Supplied information section start

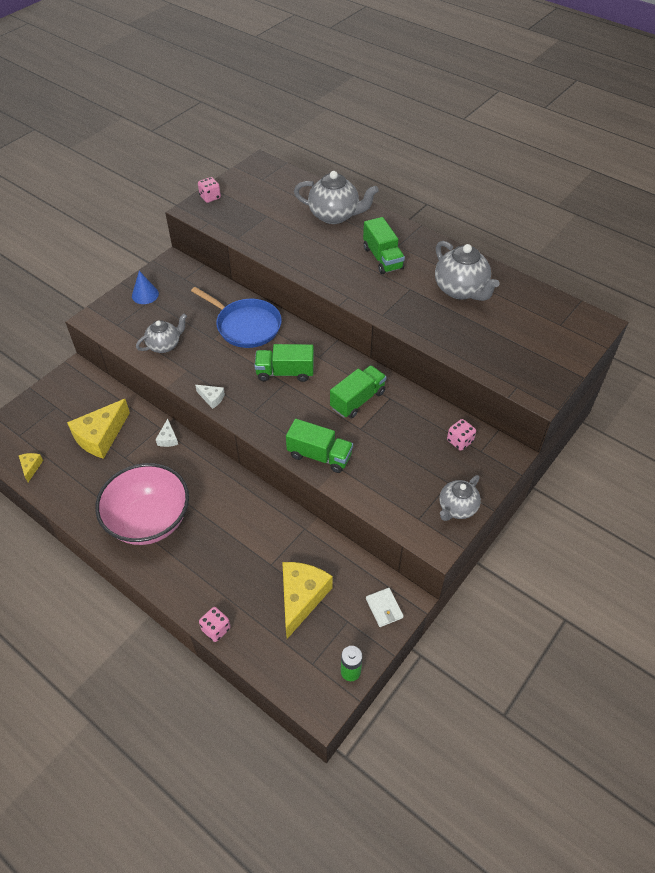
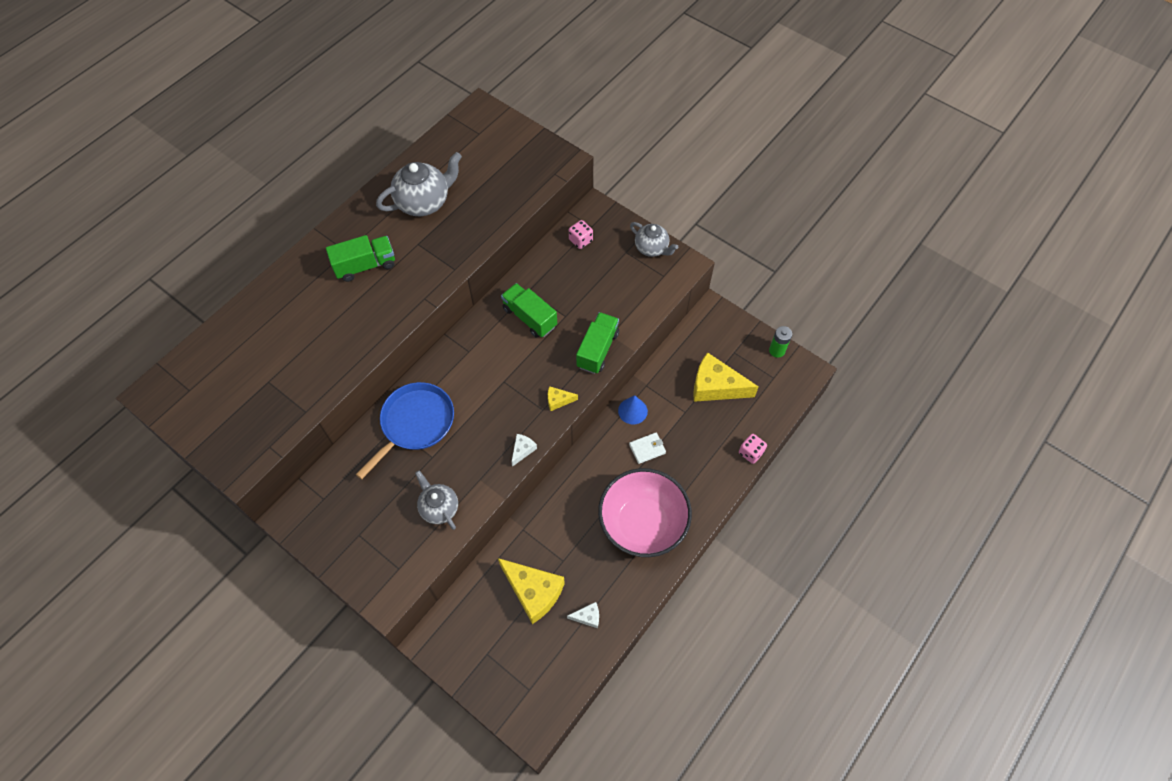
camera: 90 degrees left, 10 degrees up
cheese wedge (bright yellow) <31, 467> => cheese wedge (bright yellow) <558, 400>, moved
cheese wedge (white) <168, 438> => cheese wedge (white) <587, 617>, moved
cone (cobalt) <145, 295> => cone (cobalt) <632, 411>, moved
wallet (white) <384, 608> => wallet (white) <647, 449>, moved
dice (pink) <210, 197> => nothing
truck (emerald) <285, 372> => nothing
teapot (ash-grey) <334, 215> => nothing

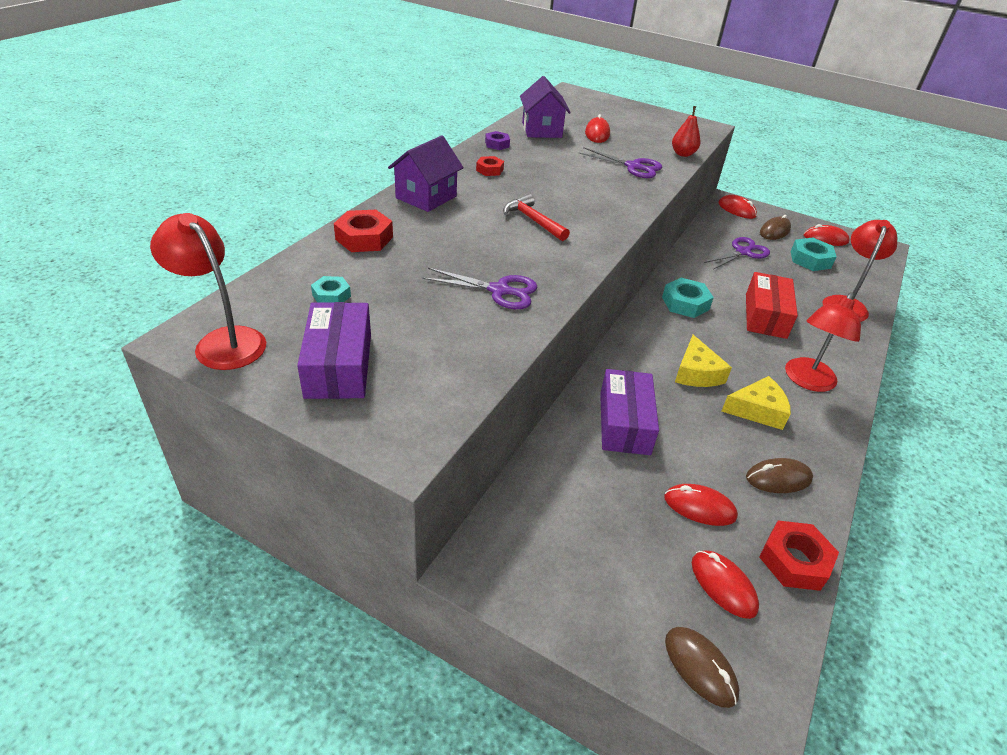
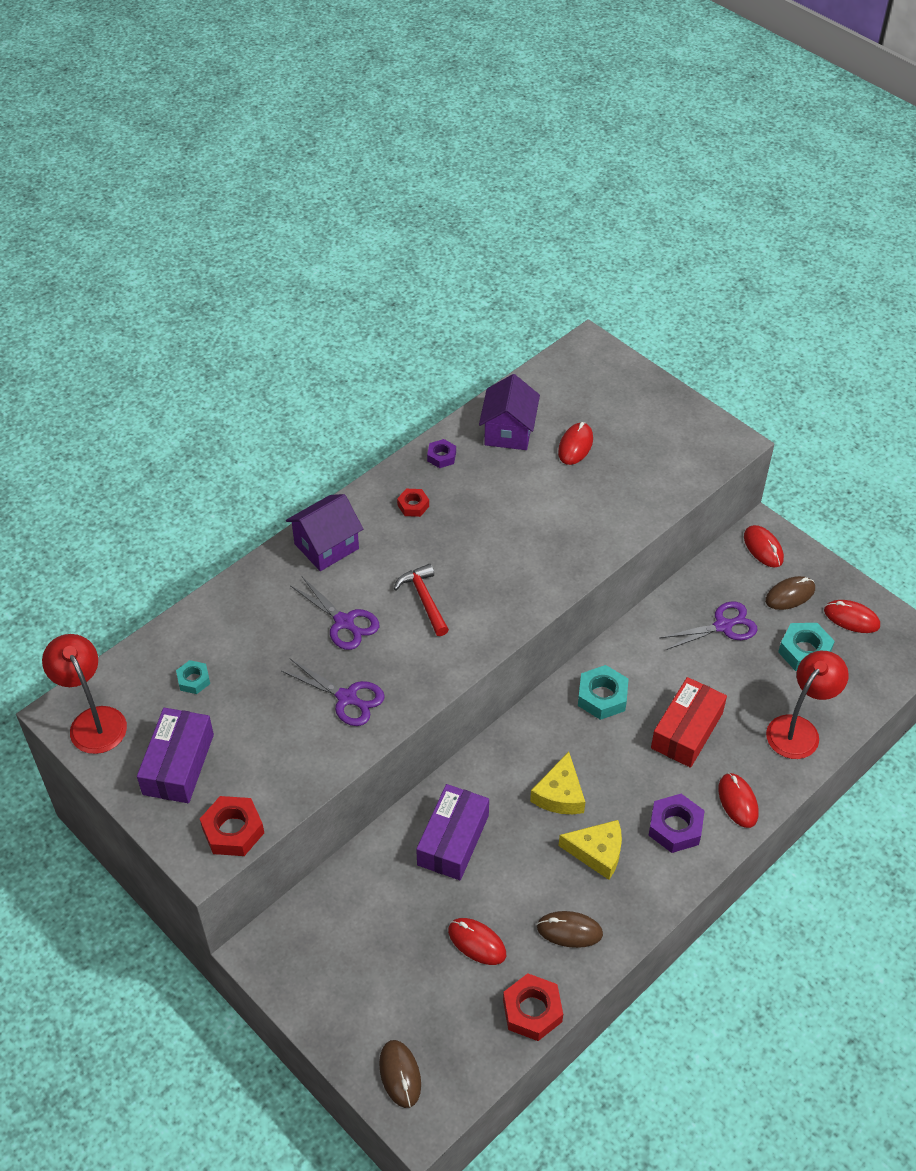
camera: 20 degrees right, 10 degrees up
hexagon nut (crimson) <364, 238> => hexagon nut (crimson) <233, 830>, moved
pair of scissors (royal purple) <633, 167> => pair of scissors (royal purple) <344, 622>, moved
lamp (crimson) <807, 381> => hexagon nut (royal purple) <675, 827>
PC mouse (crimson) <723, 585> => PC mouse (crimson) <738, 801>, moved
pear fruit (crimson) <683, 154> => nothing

Supplied information section end

> _Activity_
Apart from the pictures, all of the data must be duplicated exactly as shown above.

> _Written response_
camera: 90 degrees left, 10 degrees up
cheese wedge (bright yellow) <31, 467> => cheese wedge (bright yellow) <558, 400>, moved
cheese wedge (white) <168, 438> => cheese wedge (white) <587, 617>, moved
cone (cobalt) <145, 295> => cone (cobalt) <632, 411>, moved
wallet (white) <384, 608> => wallet (white) <647, 449>, moved
dice (pink) <210, 197> => nothing
truck (emerald) <285, 372> => nothing
teapot (ash-grey) <334, 215> => nothing

camera: 20 degrees right, 10 degrees up
hexagon nut (crimson) <364, 238> => hexagon nut (crimson) <233, 830>, moved
pair of scissors (royal purple) <633, 167> => pair of scissors (royal purple) <344, 622>, moved
lamp (crimson) <807, 381> => hexagon nut (royal purple) <675, 827>
PC mouse (crimson) <723, 585> => PC mouse (crimson) <738, 801>, moved
pear fruit (crimson) <683, 154> => nothing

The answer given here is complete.